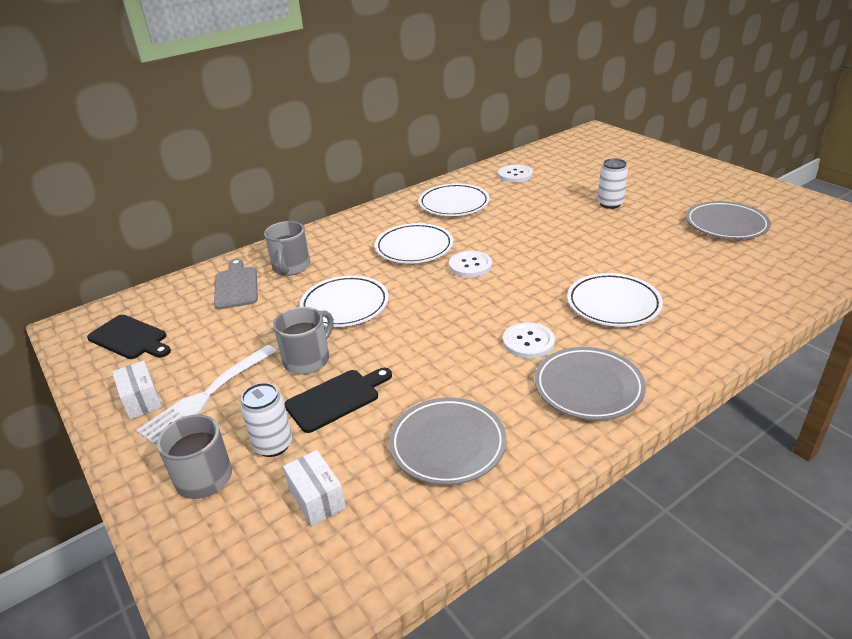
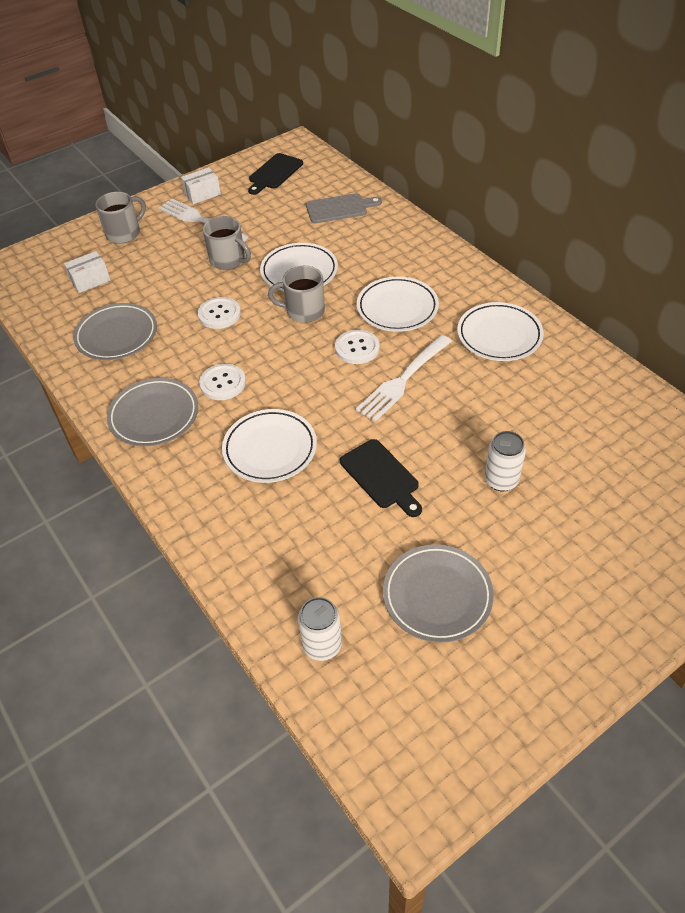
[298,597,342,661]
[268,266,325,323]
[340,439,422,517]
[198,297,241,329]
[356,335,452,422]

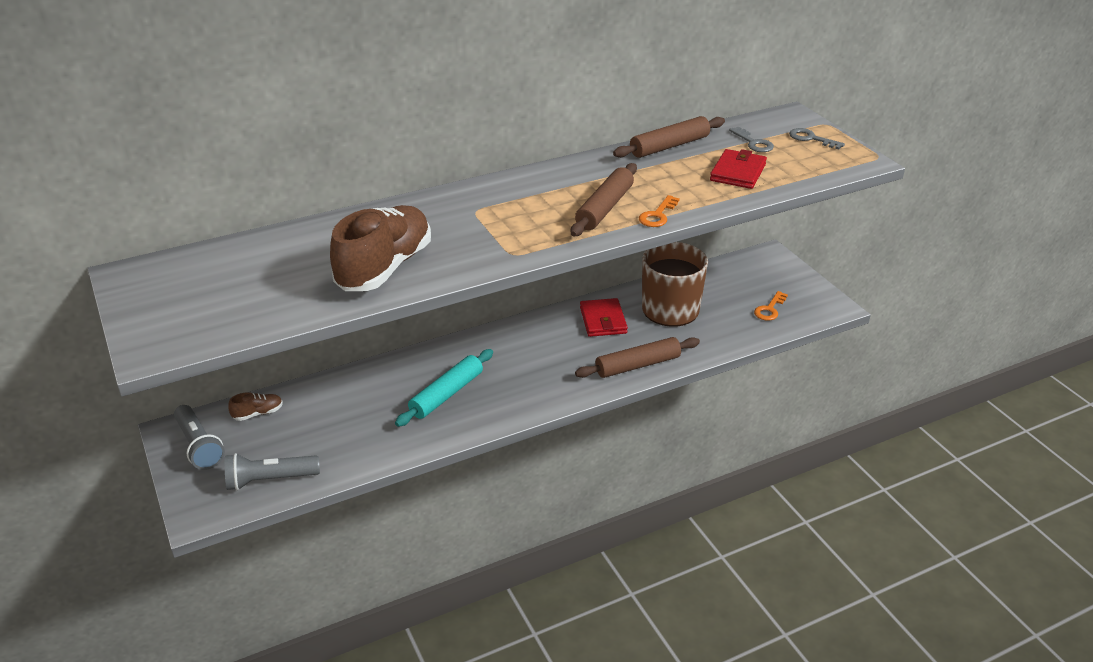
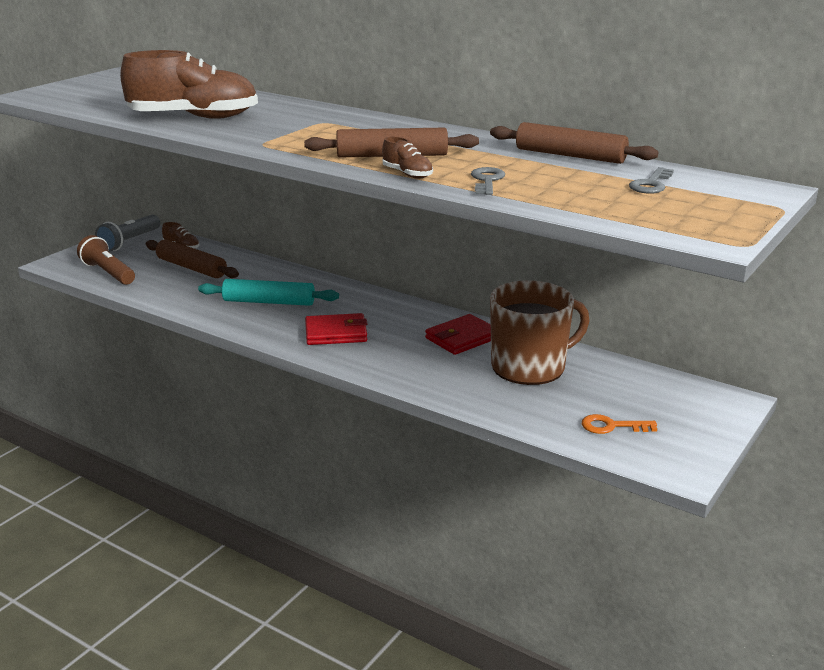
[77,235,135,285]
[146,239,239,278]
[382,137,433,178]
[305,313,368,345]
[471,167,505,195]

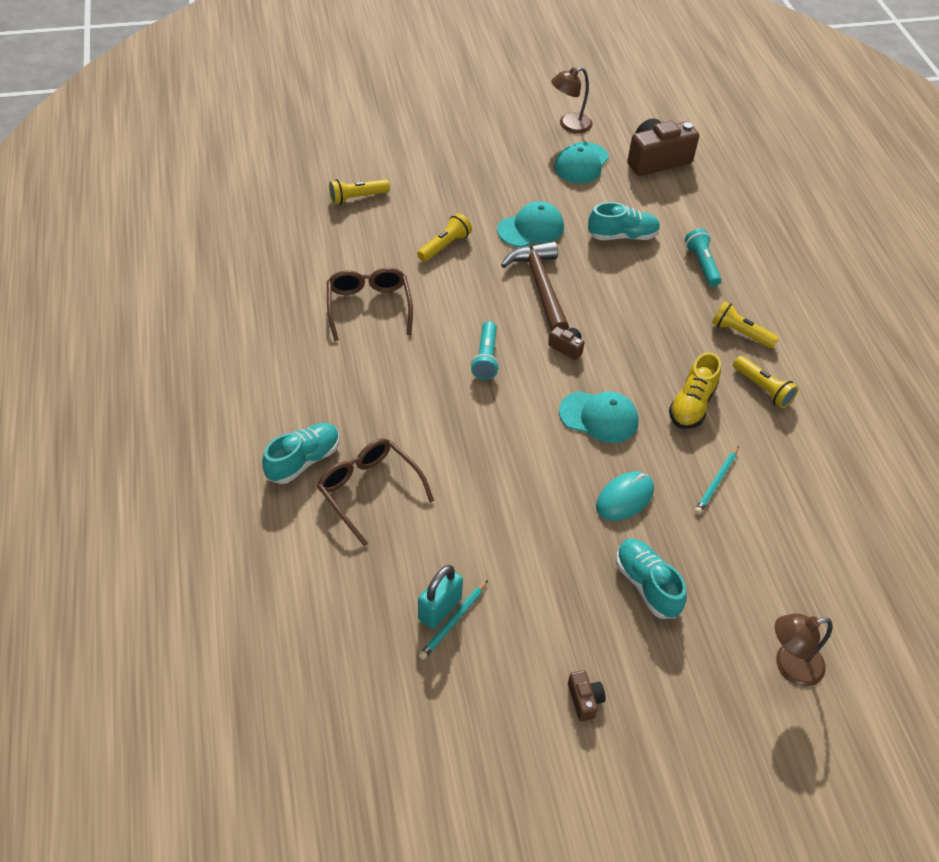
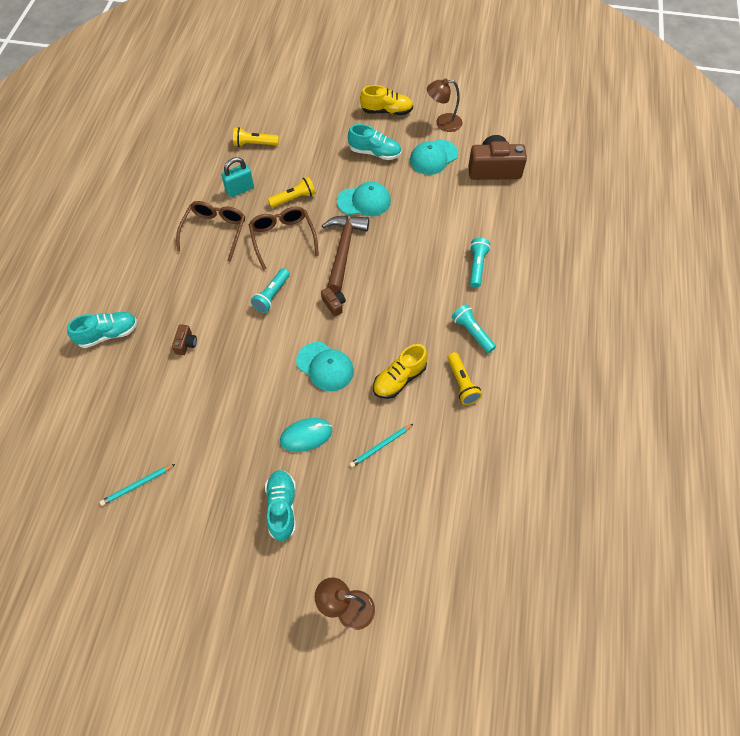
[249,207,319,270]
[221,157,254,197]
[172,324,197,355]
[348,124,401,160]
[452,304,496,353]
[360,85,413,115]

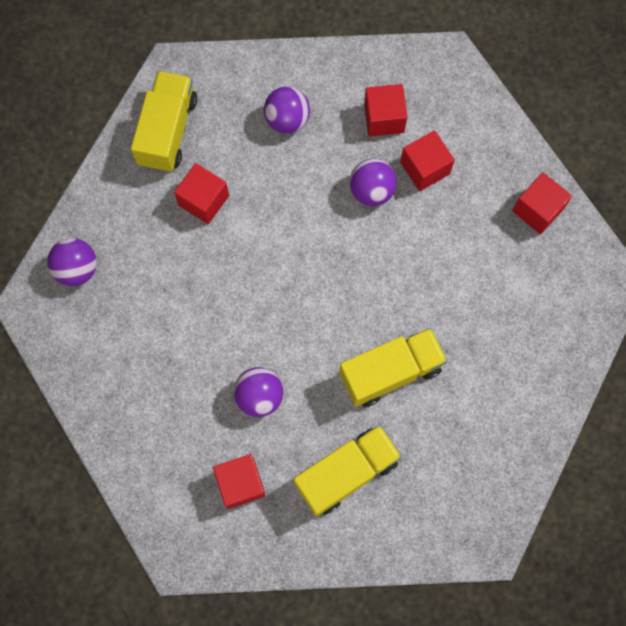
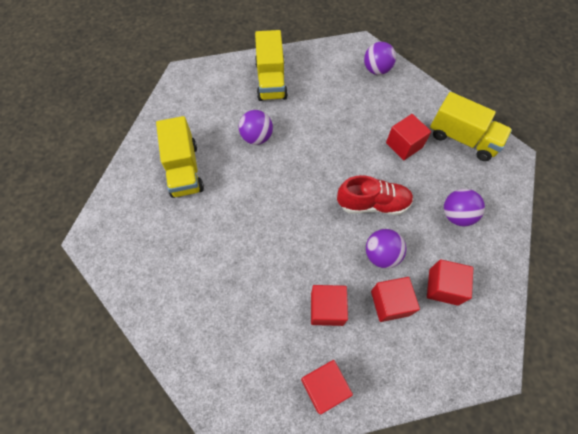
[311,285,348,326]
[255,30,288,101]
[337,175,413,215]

→ **Work item**: Your answer must contain the full data, repeated exactly, without pictures.

→ **Response below**:
[298,597,342,661]
[268,266,325,323]
[340,439,422,517]
[198,297,241,329]
[356,335,452,422]

[77,235,135,285]
[146,239,239,278]
[382,137,433,178]
[305,313,368,345]
[471,167,505,195]

[249,207,319,270]
[221,157,254,197]
[172,324,197,355]
[348,124,401,160]
[452,304,496,353]
[360,85,413,115]

[311,285,348,326]
[255,30,288,101]
[337,175,413,215]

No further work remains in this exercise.